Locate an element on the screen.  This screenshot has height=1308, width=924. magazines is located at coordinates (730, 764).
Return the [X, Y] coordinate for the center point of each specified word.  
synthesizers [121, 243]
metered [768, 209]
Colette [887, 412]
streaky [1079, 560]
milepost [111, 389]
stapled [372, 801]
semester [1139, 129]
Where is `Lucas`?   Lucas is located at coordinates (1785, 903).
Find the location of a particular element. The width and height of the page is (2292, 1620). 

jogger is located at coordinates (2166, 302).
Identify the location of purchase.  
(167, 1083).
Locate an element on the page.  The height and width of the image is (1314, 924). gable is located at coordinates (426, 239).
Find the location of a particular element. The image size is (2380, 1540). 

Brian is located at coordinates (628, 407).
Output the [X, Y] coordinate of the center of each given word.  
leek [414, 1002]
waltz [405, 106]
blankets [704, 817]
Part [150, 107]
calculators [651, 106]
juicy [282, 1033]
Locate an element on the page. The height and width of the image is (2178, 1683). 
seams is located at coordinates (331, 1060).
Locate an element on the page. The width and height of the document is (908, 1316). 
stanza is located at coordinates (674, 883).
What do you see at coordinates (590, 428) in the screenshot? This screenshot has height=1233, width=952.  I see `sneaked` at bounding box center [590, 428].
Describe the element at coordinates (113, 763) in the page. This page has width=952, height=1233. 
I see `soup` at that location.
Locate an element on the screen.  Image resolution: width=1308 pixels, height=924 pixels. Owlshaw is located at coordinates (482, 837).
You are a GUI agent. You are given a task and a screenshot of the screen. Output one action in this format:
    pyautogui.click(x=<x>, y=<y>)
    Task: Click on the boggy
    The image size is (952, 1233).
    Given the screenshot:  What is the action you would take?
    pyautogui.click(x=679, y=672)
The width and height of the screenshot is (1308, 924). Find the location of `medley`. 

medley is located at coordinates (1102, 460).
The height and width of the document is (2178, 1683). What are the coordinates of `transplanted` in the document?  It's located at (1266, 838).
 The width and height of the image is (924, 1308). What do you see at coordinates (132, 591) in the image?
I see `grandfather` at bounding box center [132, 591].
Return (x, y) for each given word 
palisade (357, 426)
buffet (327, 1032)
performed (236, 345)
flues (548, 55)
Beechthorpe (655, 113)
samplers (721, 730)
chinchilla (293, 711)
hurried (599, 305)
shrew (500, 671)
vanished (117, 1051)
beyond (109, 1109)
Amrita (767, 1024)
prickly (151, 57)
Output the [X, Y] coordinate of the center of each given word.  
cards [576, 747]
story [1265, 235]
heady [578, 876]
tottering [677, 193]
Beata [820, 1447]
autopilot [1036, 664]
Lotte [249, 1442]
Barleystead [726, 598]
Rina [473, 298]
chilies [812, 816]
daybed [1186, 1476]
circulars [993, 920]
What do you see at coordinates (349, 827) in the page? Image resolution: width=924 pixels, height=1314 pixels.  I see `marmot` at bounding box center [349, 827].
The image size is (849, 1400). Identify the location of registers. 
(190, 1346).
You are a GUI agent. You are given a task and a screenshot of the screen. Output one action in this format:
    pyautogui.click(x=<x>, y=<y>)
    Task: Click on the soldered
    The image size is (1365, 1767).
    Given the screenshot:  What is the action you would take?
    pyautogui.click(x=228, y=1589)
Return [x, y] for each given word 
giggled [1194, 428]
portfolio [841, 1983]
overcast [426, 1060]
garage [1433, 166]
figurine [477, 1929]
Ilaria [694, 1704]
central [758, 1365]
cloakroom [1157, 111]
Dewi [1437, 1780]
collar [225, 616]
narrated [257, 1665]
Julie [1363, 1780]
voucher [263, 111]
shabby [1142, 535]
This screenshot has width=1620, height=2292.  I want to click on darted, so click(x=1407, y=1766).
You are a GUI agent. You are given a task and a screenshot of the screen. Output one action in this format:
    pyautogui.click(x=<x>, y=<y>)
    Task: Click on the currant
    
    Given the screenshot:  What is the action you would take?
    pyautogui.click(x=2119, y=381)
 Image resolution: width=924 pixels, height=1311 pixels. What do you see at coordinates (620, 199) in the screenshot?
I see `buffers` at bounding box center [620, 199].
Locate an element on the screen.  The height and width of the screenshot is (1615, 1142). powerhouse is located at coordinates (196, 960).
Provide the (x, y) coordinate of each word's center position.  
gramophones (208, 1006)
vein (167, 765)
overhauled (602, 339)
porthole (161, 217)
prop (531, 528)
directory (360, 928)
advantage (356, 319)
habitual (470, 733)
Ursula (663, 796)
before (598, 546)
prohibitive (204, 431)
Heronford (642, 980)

___

> **Written exercise**:
Please copy out all of the lines above again, keeping every word, number, and mark unchanged.

> **Output**:
Locate an element on the screen.  This screenshot has height=1308, width=924. magazines is located at coordinates (730, 764).
Return the [X, Y] coordinate for the center point of each specified word.  
synthesizers [121, 243]
metered [768, 209]
Colette [887, 412]
streaky [1079, 560]
milepost [111, 389]
stapled [372, 801]
semester [1139, 129]
Where is `Lucas`?   Lucas is located at coordinates (1785, 903).
Find the location of a particular element. The width and height of the page is (2292, 1620). 

jogger is located at coordinates (2166, 302).
Identify the location of purchase.  
(167, 1083).
Locate an element on the page.  The height and width of the image is (1314, 924). gable is located at coordinates (426, 239).
Find the location of a particular element. The image size is (2380, 1540). 

Brian is located at coordinates (628, 407).
Output the [X, Y] coordinate of the center of each given word.  
leek [414, 1002]
waltz [405, 106]
blankets [704, 817]
Part [150, 107]
calculators [651, 106]
juicy [282, 1033]
Locate an element on the page. The height and width of the image is (2178, 1683). 
seams is located at coordinates (331, 1060).
Locate an element on the page. The width and height of the document is (908, 1316). 
stanza is located at coordinates (674, 883).
What do you see at coordinates (590, 428) in the screenshot? This screenshot has height=1233, width=952.  I see `sneaked` at bounding box center [590, 428].
Describe the element at coordinates (113, 763) in the page. This page has width=952, height=1233. 
I see `soup` at that location.
Locate an element on the screen.  Image resolution: width=1308 pixels, height=924 pixels. Owlshaw is located at coordinates (482, 837).
You are a GUI agent. You are given a task and a screenshot of the screen. Output one action in this format:
    pyautogui.click(x=<x>, y=<y>)
    Task: Click on the boggy
    The image size is (952, 1233).
    Given the screenshot:  What is the action you would take?
    pyautogui.click(x=679, y=672)
The width and height of the screenshot is (1308, 924). Find the location of `medley`. 

medley is located at coordinates (1102, 460).
The height and width of the document is (2178, 1683). What are the coordinates of `transplanted` in the document?  It's located at (1266, 838).
 The width and height of the image is (924, 1308). What do you see at coordinates (132, 591) in the image?
I see `grandfather` at bounding box center [132, 591].
Return (x, y) for each given word 
palisade (357, 426)
buffet (327, 1032)
performed (236, 345)
flues (548, 55)
Beechthorpe (655, 113)
samplers (721, 730)
chinchilla (293, 711)
hurried (599, 305)
shrew (500, 671)
vanished (117, 1051)
beyond (109, 1109)
Amrita (767, 1024)
prickly (151, 57)
Output the [X, Y] coordinate of the center of each given word.  
cards [576, 747]
story [1265, 235]
heady [578, 876]
tottering [677, 193]
Beata [820, 1447]
autopilot [1036, 664]
Lotte [249, 1442]
Barleystead [726, 598]
Rina [473, 298]
chilies [812, 816]
daybed [1186, 1476]
circulars [993, 920]
What do you see at coordinates (349, 827) in the page? Image resolution: width=924 pixels, height=1314 pixels.  I see `marmot` at bounding box center [349, 827].
The image size is (849, 1400). Identify the location of registers. 
(190, 1346).
You are a GUI agent. You are given a task and a screenshot of the screen. Output one action in this format:
    pyautogui.click(x=<x>, y=<y>)
    Task: Click on the soldered
    The image size is (1365, 1767).
    Given the screenshot:  What is the action you would take?
    pyautogui.click(x=228, y=1589)
Return [x, y] for each given word 
giggled [1194, 428]
portfolio [841, 1983]
overcast [426, 1060]
garage [1433, 166]
figurine [477, 1929]
Ilaria [694, 1704]
central [758, 1365]
cloakroom [1157, 111]
Dewi [1437, 1780]
collar [225, 616]
narrated [257, 1665]
Julie [1363, 1780]
voucher [263, 111]
shabby [1142, 535]
This screenshot has width=1620, height=2292.  I want to click on darted, so click(x=1407, y=1766).
You are a GUI agent. You are given a task and a screenshot of the screen. Output one action in this format:
    pyautogui.click(x=<x>, y=<y>)
    Task: Click on the currant
    
    Given the screenshot:  What is the action you would take?
    pyautogui.click(x=2119, y=381)
 Image resolution: width=924 pixels, height=1311 pixels. What do you see at coordinates (620, 199) in the screenshot?
I see `buffers` at bounding box center [620, 199].
Locate an element on the screen.  The height and width of the screenshot is (1615, 1142). powerhouse is located at coordinates (196, 960).
Provide the (x, y) coordinate of each word's center position.  
gramophones (208, 1006)
vein (167, 765)
overhauled (602, 339)
porthole (161, 217)
prop (531, 528)
directory (360, 928)
advantage (356, 319)
habitual (470, 733)
Ursula (663, 796)
before (598, 546)
prohibitive (204, 431)
Heronford (642, 980)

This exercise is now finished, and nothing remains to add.